(Dataset entries)
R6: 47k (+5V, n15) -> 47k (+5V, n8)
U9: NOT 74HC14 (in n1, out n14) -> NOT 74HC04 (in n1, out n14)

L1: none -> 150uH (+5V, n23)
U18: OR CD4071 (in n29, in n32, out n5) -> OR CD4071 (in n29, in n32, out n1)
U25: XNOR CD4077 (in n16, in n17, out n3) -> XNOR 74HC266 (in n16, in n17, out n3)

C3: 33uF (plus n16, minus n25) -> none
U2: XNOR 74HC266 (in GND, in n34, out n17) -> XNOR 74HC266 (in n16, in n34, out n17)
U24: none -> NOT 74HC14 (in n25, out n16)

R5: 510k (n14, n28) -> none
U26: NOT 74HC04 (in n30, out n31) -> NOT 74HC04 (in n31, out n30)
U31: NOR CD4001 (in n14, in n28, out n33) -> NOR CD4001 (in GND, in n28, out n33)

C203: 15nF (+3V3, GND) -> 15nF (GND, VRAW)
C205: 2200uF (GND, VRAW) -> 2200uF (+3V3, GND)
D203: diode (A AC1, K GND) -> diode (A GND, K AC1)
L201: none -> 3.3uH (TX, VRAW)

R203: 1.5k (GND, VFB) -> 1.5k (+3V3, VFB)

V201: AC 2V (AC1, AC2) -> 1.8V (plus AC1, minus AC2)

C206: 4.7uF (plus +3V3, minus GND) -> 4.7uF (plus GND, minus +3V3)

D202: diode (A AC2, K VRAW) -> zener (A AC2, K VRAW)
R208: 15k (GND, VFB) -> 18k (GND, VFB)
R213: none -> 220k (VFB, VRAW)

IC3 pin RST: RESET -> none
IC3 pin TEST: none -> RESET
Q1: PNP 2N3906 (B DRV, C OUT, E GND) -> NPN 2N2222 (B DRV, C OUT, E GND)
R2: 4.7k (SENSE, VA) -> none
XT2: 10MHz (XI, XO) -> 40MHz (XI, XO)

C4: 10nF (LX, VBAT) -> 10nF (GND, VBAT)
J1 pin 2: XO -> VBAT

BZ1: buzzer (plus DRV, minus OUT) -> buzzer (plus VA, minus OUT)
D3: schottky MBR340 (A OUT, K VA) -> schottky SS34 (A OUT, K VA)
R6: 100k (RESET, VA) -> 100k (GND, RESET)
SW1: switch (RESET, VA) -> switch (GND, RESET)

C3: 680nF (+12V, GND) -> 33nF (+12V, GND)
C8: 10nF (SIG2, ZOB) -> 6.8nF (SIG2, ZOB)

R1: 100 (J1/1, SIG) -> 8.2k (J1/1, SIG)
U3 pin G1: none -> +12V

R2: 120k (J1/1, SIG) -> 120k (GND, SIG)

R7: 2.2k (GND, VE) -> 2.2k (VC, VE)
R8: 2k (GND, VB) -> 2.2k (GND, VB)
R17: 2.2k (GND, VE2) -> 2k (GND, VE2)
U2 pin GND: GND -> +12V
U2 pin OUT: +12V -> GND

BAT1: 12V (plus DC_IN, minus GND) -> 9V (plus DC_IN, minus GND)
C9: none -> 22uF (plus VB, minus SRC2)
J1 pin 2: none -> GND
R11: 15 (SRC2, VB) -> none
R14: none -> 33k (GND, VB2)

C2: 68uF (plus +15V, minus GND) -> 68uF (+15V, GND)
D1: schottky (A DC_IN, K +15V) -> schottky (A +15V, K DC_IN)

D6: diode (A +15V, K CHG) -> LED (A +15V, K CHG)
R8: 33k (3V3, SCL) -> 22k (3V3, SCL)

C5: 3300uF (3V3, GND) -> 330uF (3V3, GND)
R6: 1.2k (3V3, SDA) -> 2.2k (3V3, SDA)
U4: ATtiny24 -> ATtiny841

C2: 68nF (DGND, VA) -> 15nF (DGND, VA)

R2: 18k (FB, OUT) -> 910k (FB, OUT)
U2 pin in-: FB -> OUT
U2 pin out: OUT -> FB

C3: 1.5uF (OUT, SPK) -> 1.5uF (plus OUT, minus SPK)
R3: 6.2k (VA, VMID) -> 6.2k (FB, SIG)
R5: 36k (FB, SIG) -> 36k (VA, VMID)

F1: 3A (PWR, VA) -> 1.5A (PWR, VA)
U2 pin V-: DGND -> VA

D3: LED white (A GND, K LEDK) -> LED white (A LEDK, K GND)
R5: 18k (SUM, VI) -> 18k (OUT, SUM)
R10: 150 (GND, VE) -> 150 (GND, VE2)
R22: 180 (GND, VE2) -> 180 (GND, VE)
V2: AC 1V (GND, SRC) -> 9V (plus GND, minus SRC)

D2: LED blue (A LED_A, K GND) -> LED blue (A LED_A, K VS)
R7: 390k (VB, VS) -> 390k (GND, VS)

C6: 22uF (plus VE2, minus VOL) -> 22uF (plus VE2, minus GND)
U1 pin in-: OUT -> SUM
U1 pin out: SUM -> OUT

**PROBLEM STATEMENT:**
I need each line above reproduced exactly.

**SOLUTION TO THE EXERCISE:**
R6: 47k (+5V, n15) -> 47k (+5V, n8)
U9: NOT 74HC14 (in n1, out n14) -> NOT 74HC04 (in n1, out n14)

L1: none -> 150uH (+5V, n23)
U18: OR CD4071 (in n29, in n32, out n5) -> OR CD4071 (in n29, in n32, out n1)
U25: XNOR CD4077 (in n16, in n17, out n3) -> XNOR 74HC266 (in n16, in n17, out n3)

C3: 33uF (plus n16, minus n25) -> none
U2: XNOR 74HC266 (in GND, in n34, out n17) -> XNOR 74HC266 (in n16, in n34, out n17)
U24: none -> NOT 74HC14 (in n25, out n16)

R5: 510k (n14, n28) -> none
U26: NOT 74HC04 (in n30, out n31) -> NOT 74HC04 (in n31, out n30)
U31: NOR CD4001 (in n14, in n28, out n33) -> NOR CD4001 (in GND, in n28, out n33)

C203: 15nF (+3V3, GND) -> 15nF (GND, VRAW)
C205: 2200uF (GND, VRAW) -> 2200uF (+3V3, GND)
D203: diode (A AC1, K GND) -> diode (A GND, K AC1)
L201: none -> 3.3uH (TX, VRAW)

R203: 1.5k (GND, VFB) -> 1.5k (+3V3, VFB)

V201: AC 2V (AC1, AC2) -> 1.8V (plus AC1, minus AC2)

C206: 4.7uF (plus +3V3, minus GND) -> 4.7uF (plus GND, minus +3V3)

D202: diode (A AC2, K VRAW) -> zener (A AC2, K VRAW)
R208: 15k (GND, VFB) -> 18k (GND, VFB)
R213: none -> 220k (VFB, VRAW)

IC3 pin RST: RESET -> none
IC3 pin TEST: none -> RESET
Q1: PNP 2N3906 (B DRV, C OUT, E GND) -> NPN 2N2222 (B DRV, C OUT, E GND)
R2: 4.7k (SENSE, VA) -> none
XT2: 10MHz (XI, XO) -> 40MHz (XI, XO)

C4: 10nF (LX, VBAT) -> 10nF (GND, VBAT)
J1 pin 2: XO -> VBAT

BZ1: buzzer (plus DRV, minus OUT) -> buzzer (plus VA, minus OUT)
D3: schottky MBR340 (A OUT, K VA) -> schottky SS34 (A OUT, K VA)
R6: 100k (RESET, VA) -> 100k (GND, RESET)
SW1: switch (RESET, VA) -> switch (GND, RESET)

C3: 680nF (+12V, GND) -> 33nF (+12V, GND)
C8: 10nF (SIG2, ZOB) -> 6.8nF (SIG2, ZOB)

R1: 100 (J1/1, SIG) -> 8.2k (J1/1, SIG)
U3 pin G1: none -> +12V

R2: 120k (J1/1, SIG) -> 120k (GND, SIG)

R7: 2.2k (GND, VE) -> 2.2k (VC, VE)
R8: 2k (GND, VB) -> 2.2k (GND, VB)
R17: 2.2k (GND, VE2) -> 2k (GND, VE2)
U2 pin GND: GND -> +12V
U2 pin OUT: +12V -> GND

BAT1: 12V (plus DC_IN, minus GND) -> 9V (plus DC_IN, minus GND)
C9: none -> 22uF (plus VB, minus SRC2)
J1 pin 2: none -> GND
R11: 15 (SRC2, VB) -> none
R14: none -> 33k (GND, VB2)

C2: 68uF (plus +15V, minus GND) -> 68uF (+15V, GND)
D1: schottky (A DC_IN, K +15V) -> schottky (A +15V, K DC_IN)

D6: diode (A +15V, K CHG) -> LED (A +15V, K CHG)
R8: 33k (3V3, SCL) -> 22k (3V3, SCL)

C5: 3300uF (3V3, GND) -> 330uF (3V3, GND)
R6: 1.2k (3V3, SDA) -> 2.2k (3V3, SDA)
U4: ATtiny24 -> ATtiny841

C2: 68nF (DGND, VA) -> 15nF (DGND, VA)

R2: 18k (FB, OUT) -> 910k (FB, OUT)
U2 pin in-: FB -> OUT
U2 pin out: OUT -> FB

C3: 1.5uF (OUT, SPK) -> 1.5uF (plus OUT, minus SPK)
R3: 6.2k (VA, VMID) -> 6.2k (FB, SIG)
R5: 36k (FB, SIG) -> 36k (VA, VMID)

F1: 3A (PWR, VA) -> 1.5A (PWR, VA)
U2 pin V-: DGND -> VA

D3: LED white (A GND, K LEDK) -> LED white (A LEDK, K GND)
R5: 18k (SUM, VI) -> 18k (OUT, SUM)
R10: 150 (GND, VE) -> 150 (GND, VE2)
R22: 180 (GND, VE2) -> 180 (GND, VE)
V2: AC 1V (GND, SRC) -> 9V (plus GND, minus SRC)

D2: LED blue (A LED_A, K GND) -> LED blue (A LED_A, K VS)
R7: 390k (VB, VS) -> 390k (GND, VS)

C6: 22uF (plus VE2, minus VOL) -> 22uF (plus VE2, minus GND)
U1 pin in-: OUT -> SUM
U1 pin out: SUM -> OUT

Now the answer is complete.